[RECORDS FOR THIS TASK Boundary: Start]
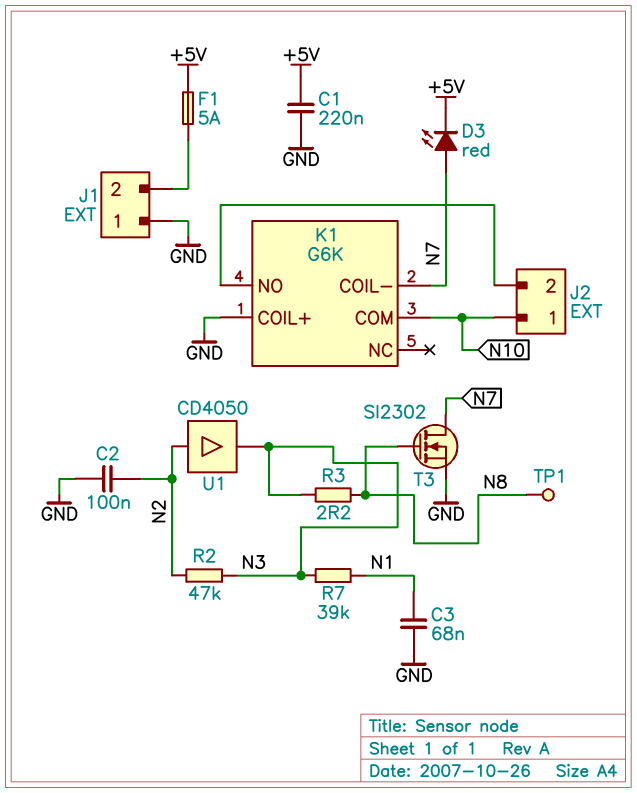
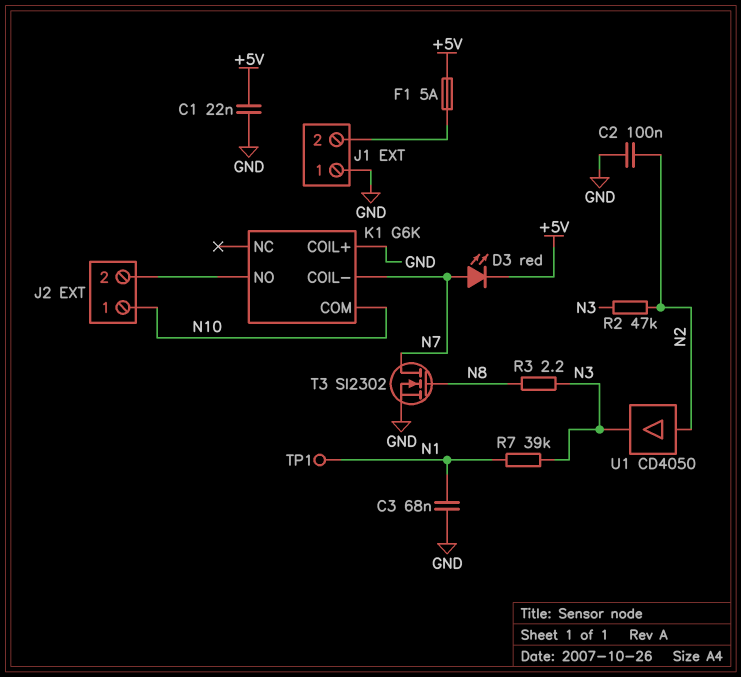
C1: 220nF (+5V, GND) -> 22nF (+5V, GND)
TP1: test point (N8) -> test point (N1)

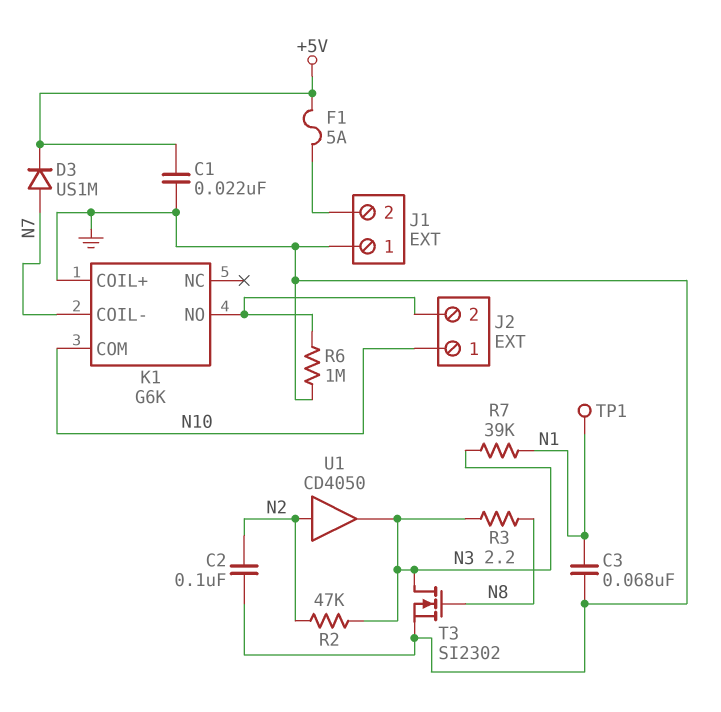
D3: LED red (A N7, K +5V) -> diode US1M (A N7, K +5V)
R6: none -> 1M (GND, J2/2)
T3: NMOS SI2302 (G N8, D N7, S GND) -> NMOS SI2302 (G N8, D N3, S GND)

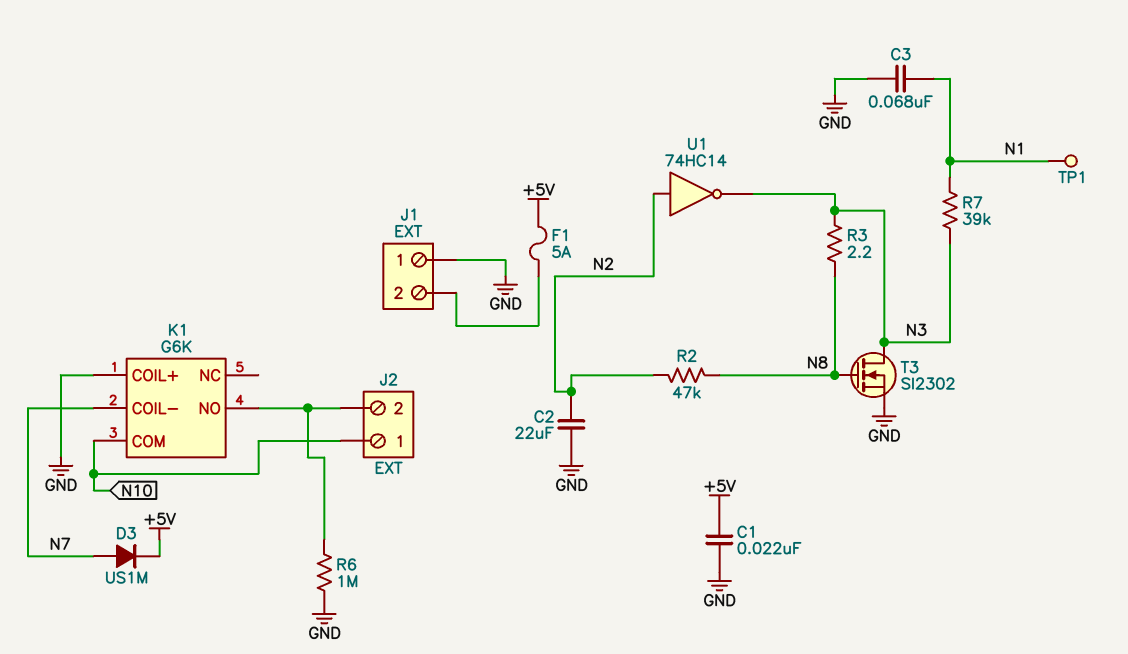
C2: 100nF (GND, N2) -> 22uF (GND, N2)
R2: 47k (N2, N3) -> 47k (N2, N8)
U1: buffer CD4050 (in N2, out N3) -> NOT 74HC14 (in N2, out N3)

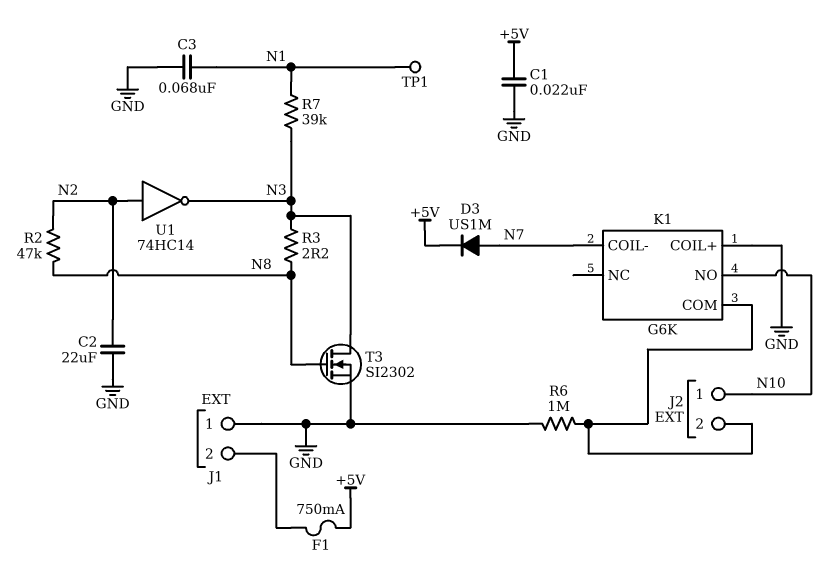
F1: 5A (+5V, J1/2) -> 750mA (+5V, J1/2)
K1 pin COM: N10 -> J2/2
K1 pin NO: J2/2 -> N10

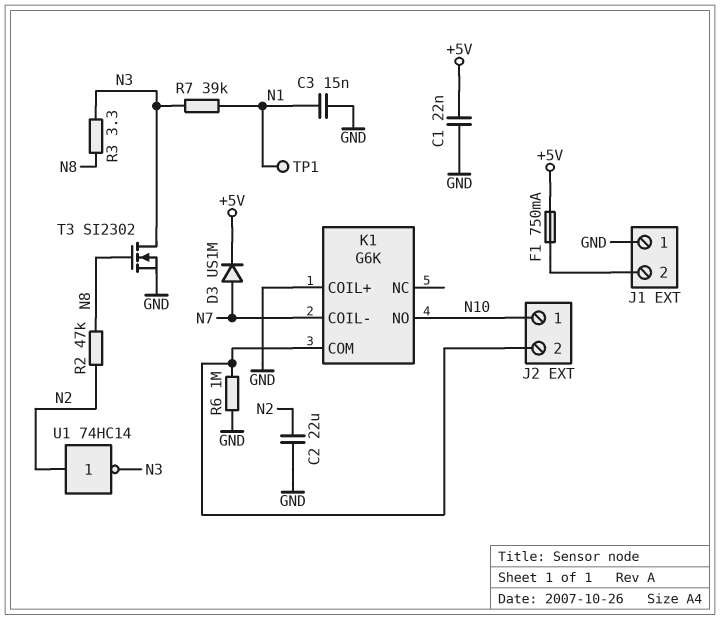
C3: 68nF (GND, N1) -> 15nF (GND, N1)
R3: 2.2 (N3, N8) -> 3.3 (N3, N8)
[RECORDS FOR THIS TASK Boundary: End]
**EXERCISE**
The listing above must be printed again exactly, minus its pictures.

**WRITTEN RESPONSE**
C1: 220nF (+5V, GND) -> 22nF (+5V, GND)
TP1: test point (N8) -> test point (N1)

D3: LED red (A N7, K +5V) -> diode US1M (A N7, K +5V)
R6: none -> 1M (GND, J2/2)
T3: NMOS SI2302 (G N8, D N7, S GND) -> NMOS SI2302 (G N8, D N3, S GND)

C2: 100nF (GND, N2) -> 22uF (GND, N2)
R2: 47k (N2, N3) -> 47k (N2, N8)
U1: buffer CD4050 (in N2, out N3) -> NOT 74HC14 (in N2, out N3)

F1: 5A (+5V, J1/2) -> 750mA (+5V, J1/2)
K1 pin COM: N10 -> J2/2
K1 pin NO: J2/2 -> N10

C3: 68nF (GND, N1) -> 15nF (GND, N1)
R3: 2.2 (N3, N8) -> 3.3 (N3, N8)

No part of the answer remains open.